■ Required action ■
From the line with "C210: 47nF (+24V, 0V) -> 47nF (0V, VX)" to the line with "D204: diode (A", retype each line exactly as it stands in the records below, but skip the pictures.

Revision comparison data

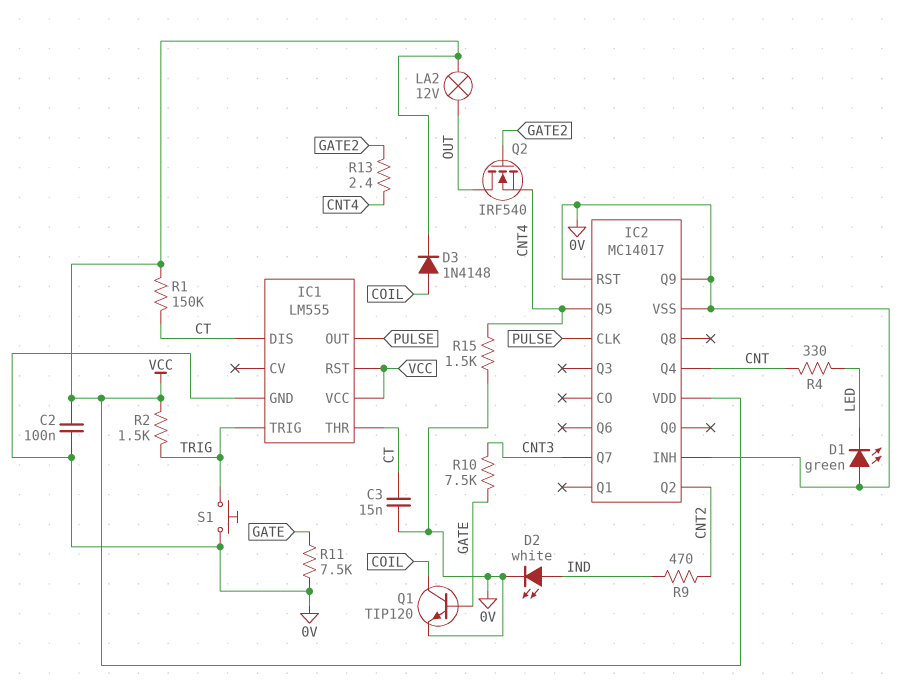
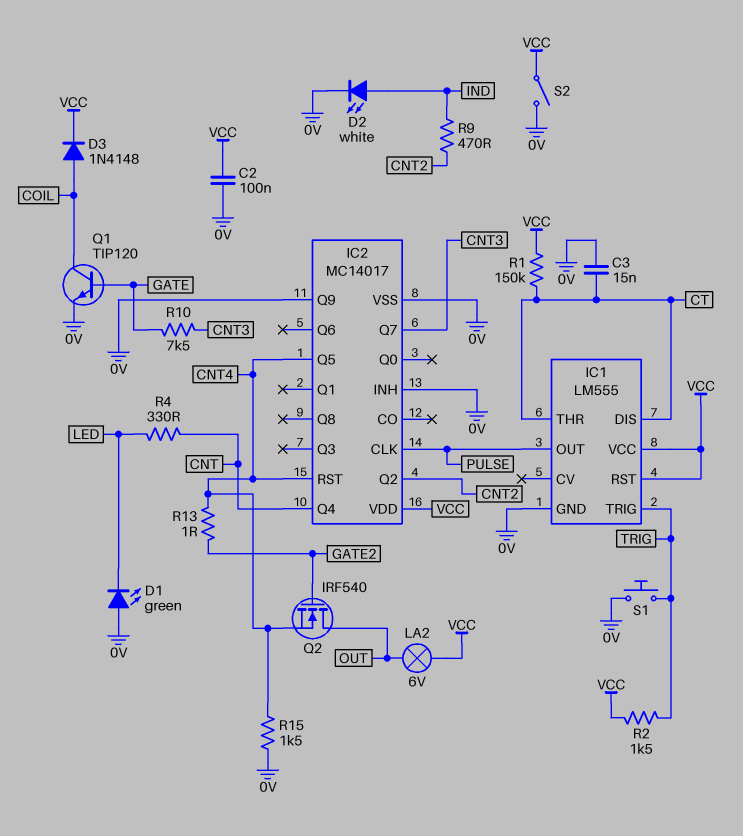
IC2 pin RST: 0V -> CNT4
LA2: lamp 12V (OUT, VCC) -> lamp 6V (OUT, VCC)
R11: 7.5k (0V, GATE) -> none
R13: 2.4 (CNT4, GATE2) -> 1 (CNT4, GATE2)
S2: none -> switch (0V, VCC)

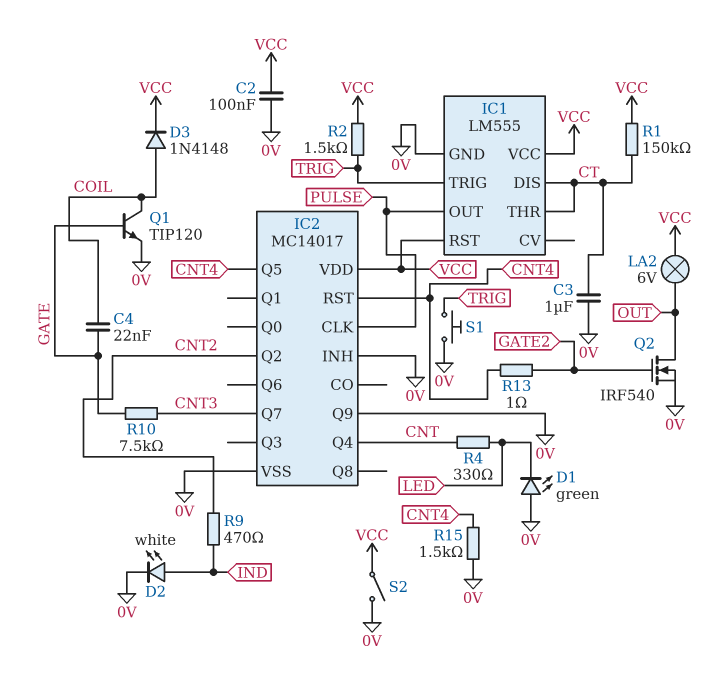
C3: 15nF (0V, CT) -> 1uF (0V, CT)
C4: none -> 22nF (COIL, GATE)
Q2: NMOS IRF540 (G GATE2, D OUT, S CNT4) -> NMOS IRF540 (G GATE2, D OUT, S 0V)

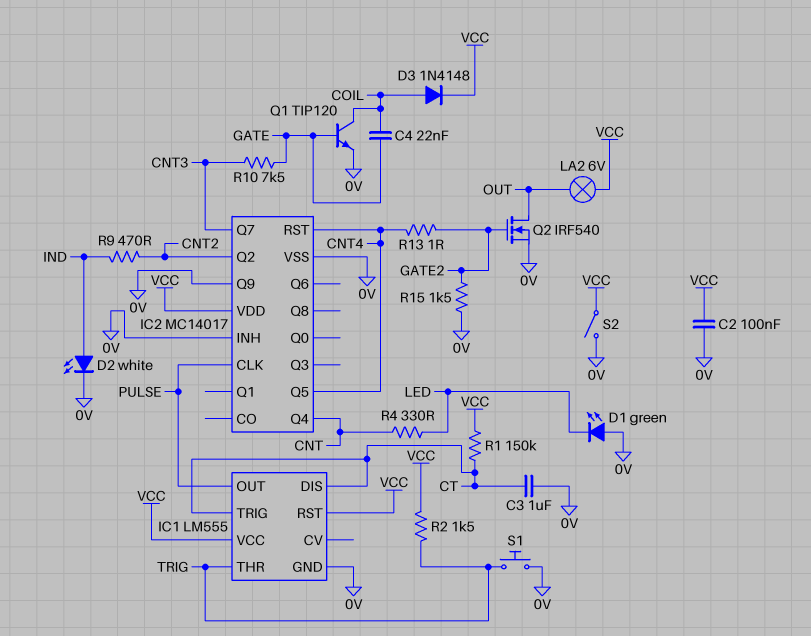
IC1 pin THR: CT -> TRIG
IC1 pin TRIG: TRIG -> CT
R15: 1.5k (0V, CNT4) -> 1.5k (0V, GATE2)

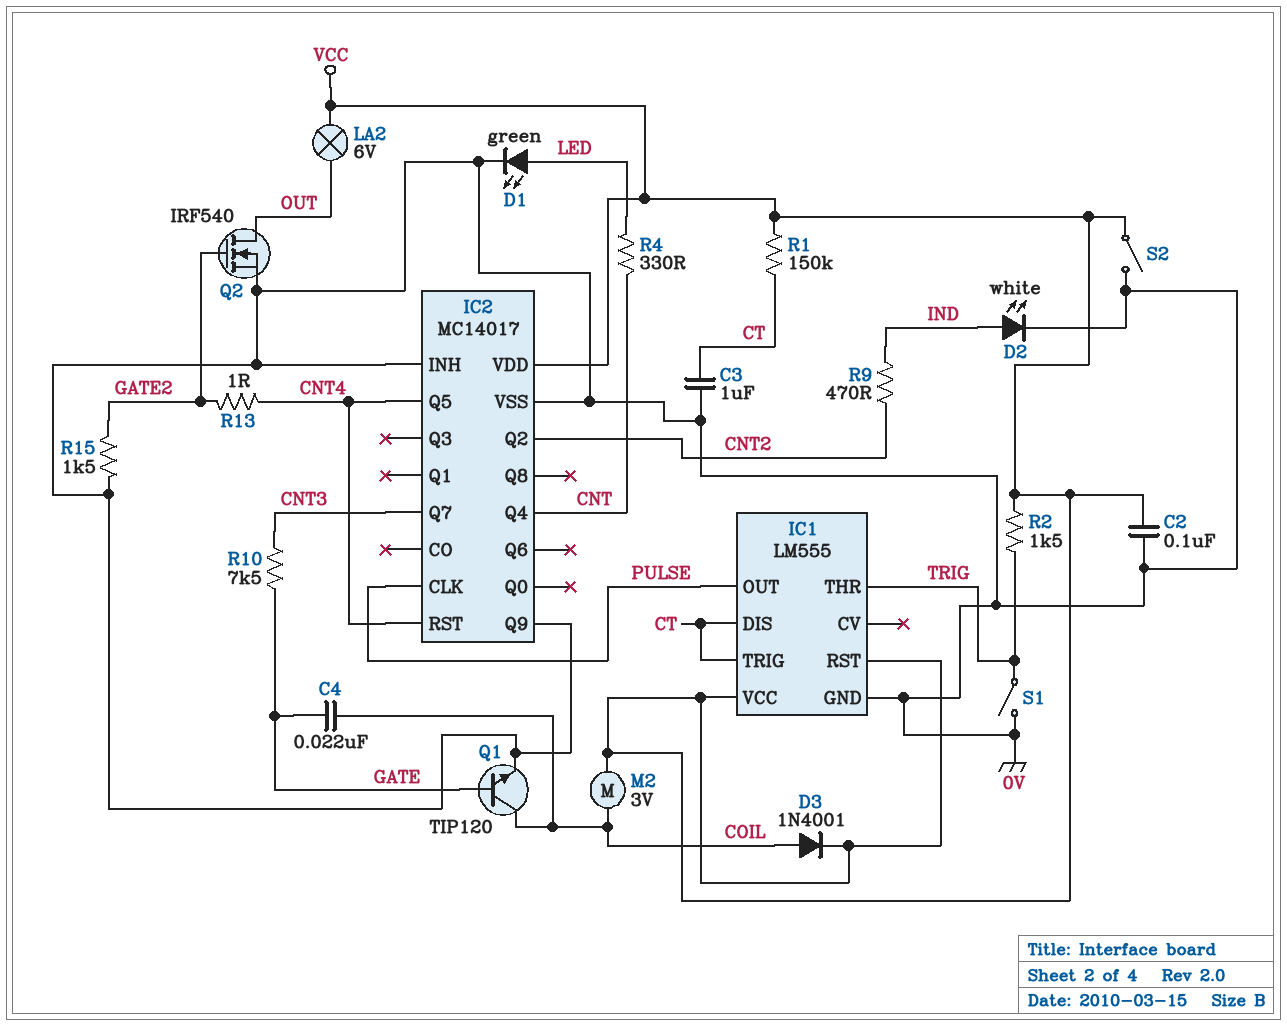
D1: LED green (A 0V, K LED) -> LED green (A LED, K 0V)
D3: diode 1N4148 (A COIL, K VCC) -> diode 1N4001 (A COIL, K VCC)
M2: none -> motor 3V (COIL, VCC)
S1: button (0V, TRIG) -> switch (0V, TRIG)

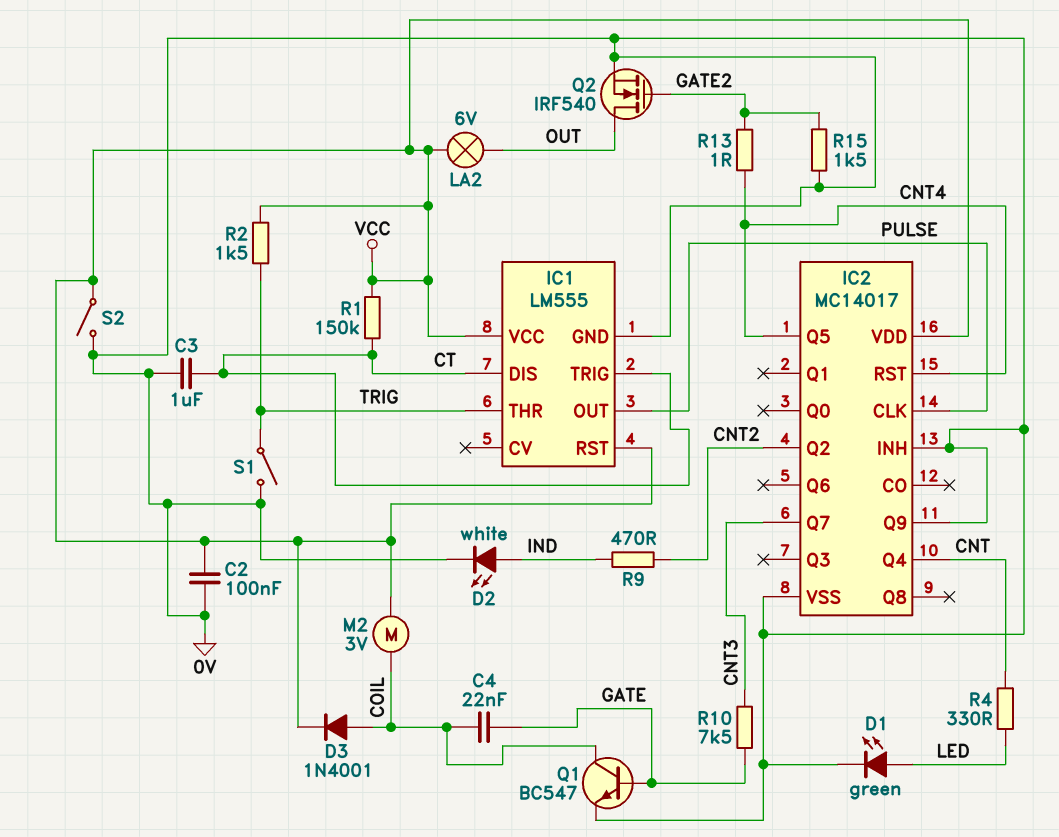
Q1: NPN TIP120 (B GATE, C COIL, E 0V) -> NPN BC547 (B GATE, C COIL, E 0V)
---
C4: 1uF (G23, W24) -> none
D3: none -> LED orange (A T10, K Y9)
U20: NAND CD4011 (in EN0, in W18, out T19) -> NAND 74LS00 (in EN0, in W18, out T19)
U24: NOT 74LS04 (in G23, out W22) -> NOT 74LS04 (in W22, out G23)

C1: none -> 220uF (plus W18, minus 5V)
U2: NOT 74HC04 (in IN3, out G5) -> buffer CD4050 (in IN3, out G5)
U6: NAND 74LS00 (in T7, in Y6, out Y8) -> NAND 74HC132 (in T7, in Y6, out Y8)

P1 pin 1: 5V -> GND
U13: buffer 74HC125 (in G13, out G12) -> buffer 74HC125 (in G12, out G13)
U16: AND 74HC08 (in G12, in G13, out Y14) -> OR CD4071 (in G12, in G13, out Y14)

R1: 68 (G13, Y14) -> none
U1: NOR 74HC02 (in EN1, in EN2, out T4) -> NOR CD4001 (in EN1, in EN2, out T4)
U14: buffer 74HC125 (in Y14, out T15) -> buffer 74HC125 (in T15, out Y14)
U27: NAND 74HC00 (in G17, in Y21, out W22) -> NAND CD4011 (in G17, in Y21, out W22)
==
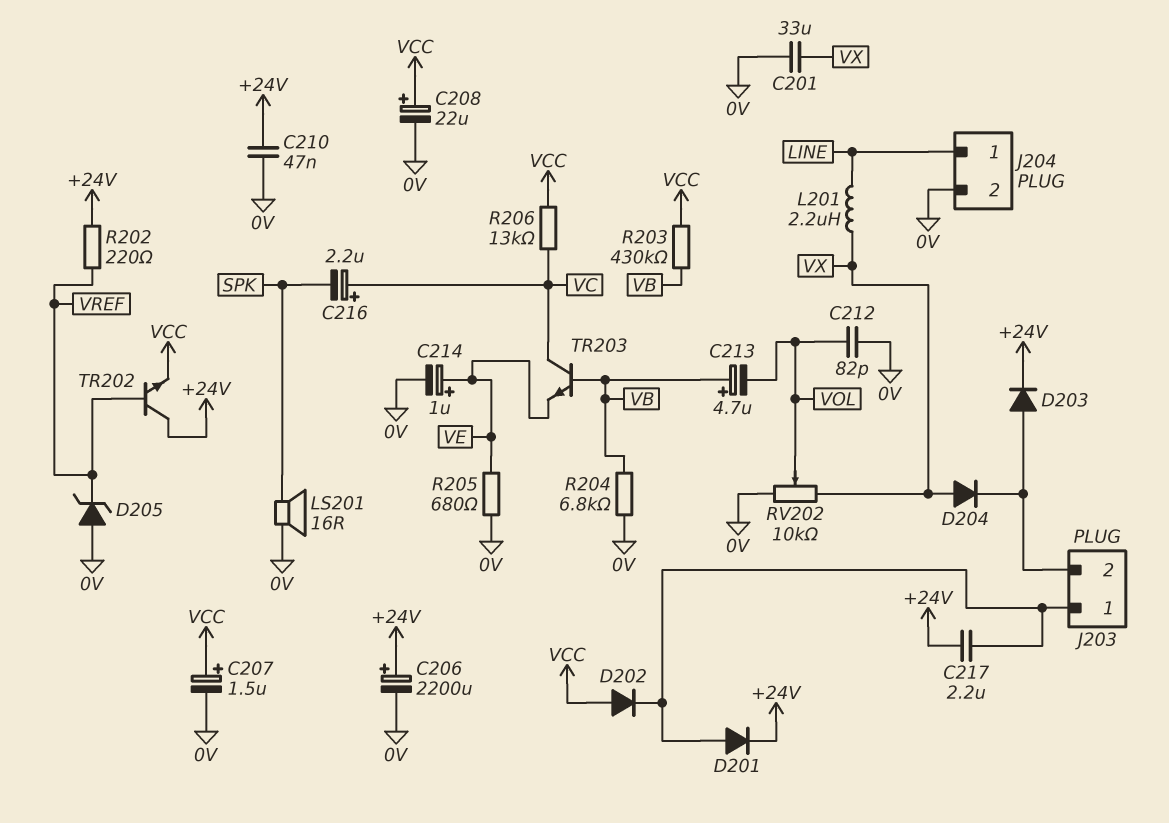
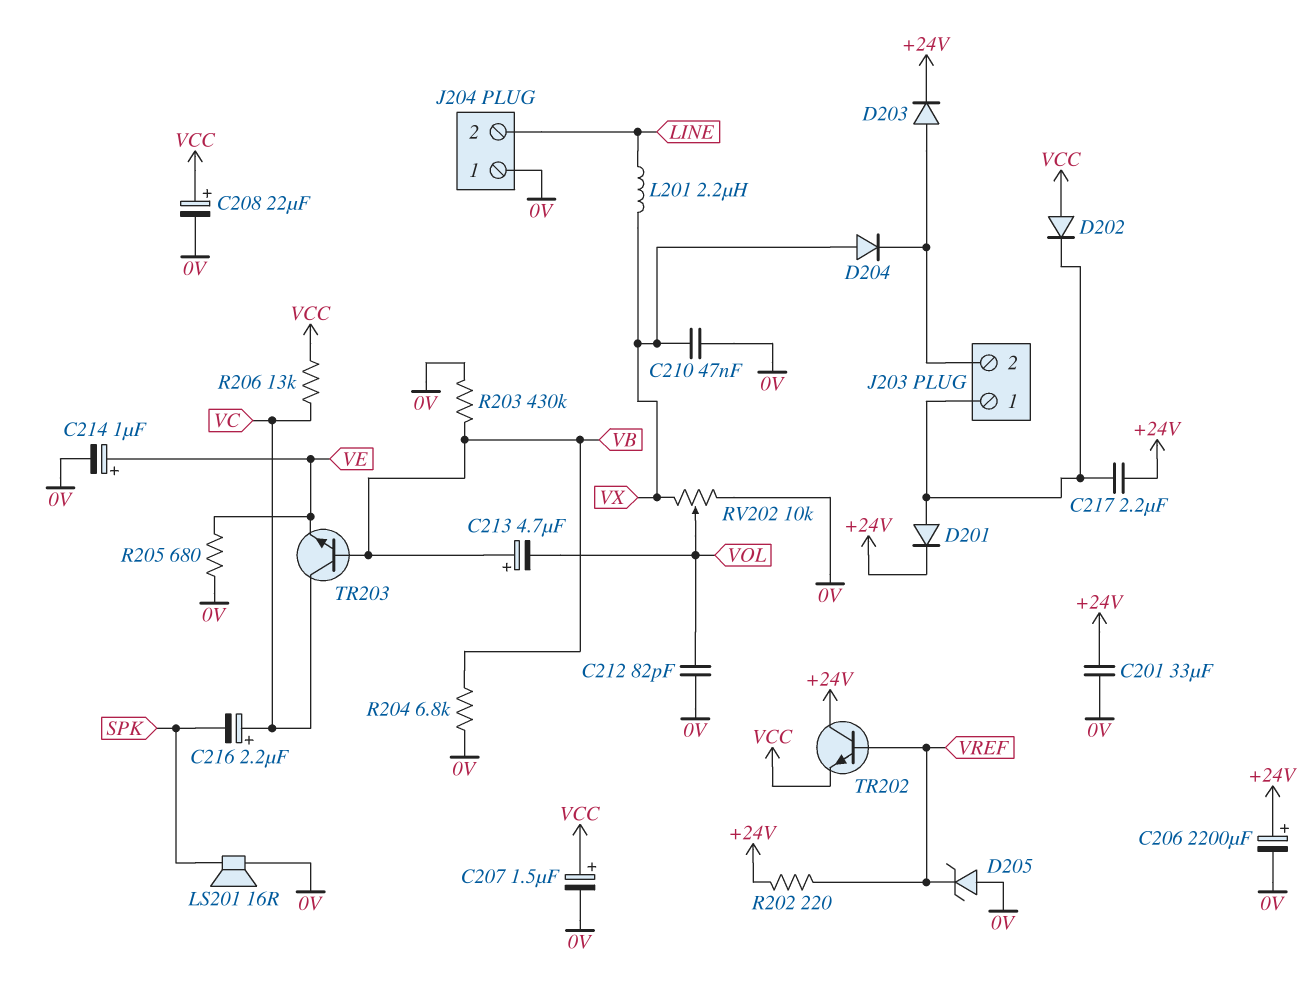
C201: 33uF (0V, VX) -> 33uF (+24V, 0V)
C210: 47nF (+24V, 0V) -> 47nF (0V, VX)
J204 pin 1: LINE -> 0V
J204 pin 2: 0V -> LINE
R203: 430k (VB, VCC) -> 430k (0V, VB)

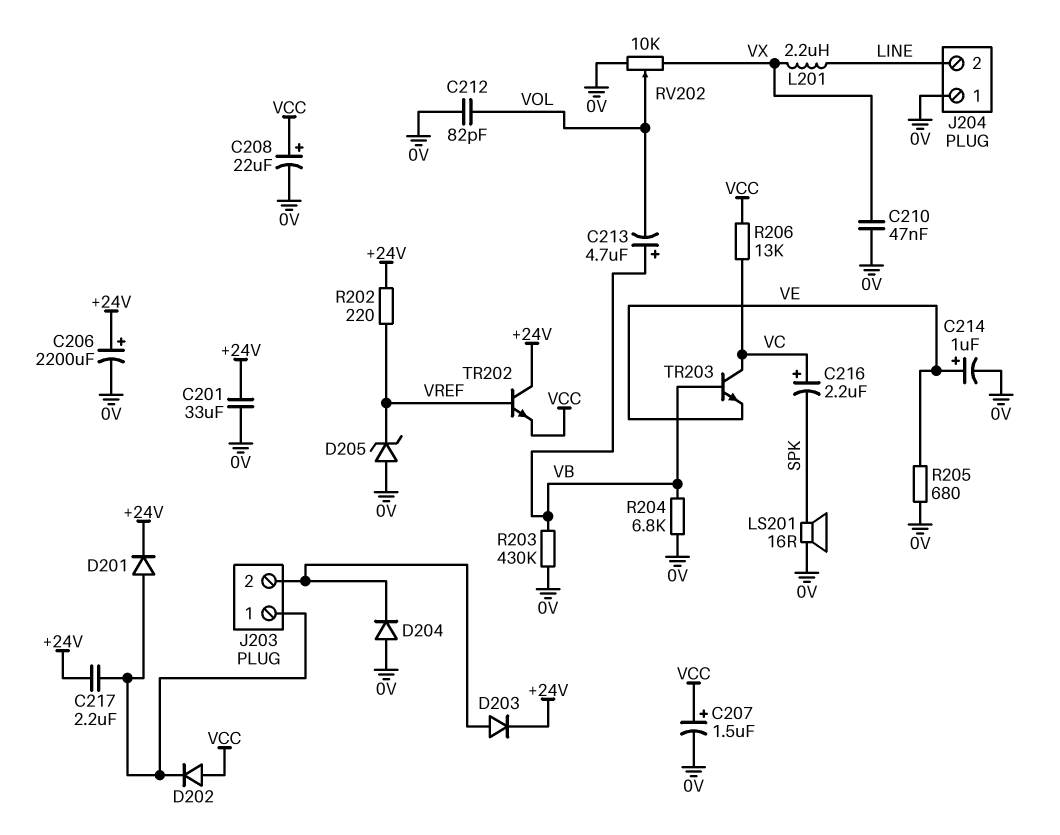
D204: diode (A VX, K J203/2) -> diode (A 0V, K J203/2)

■ Result for this task ■
C210: 47nF (+24V, 0V) -> 47nF (0V, VX)
J204 pin 1: LINE -> 0V
J204 pin 2: 0V -> LINE
R203: 430k (VB, VCC) -> 430k (0V, VB)

D204: diode (A VX, K J203/2) -> diode (A 0V, K J203/2)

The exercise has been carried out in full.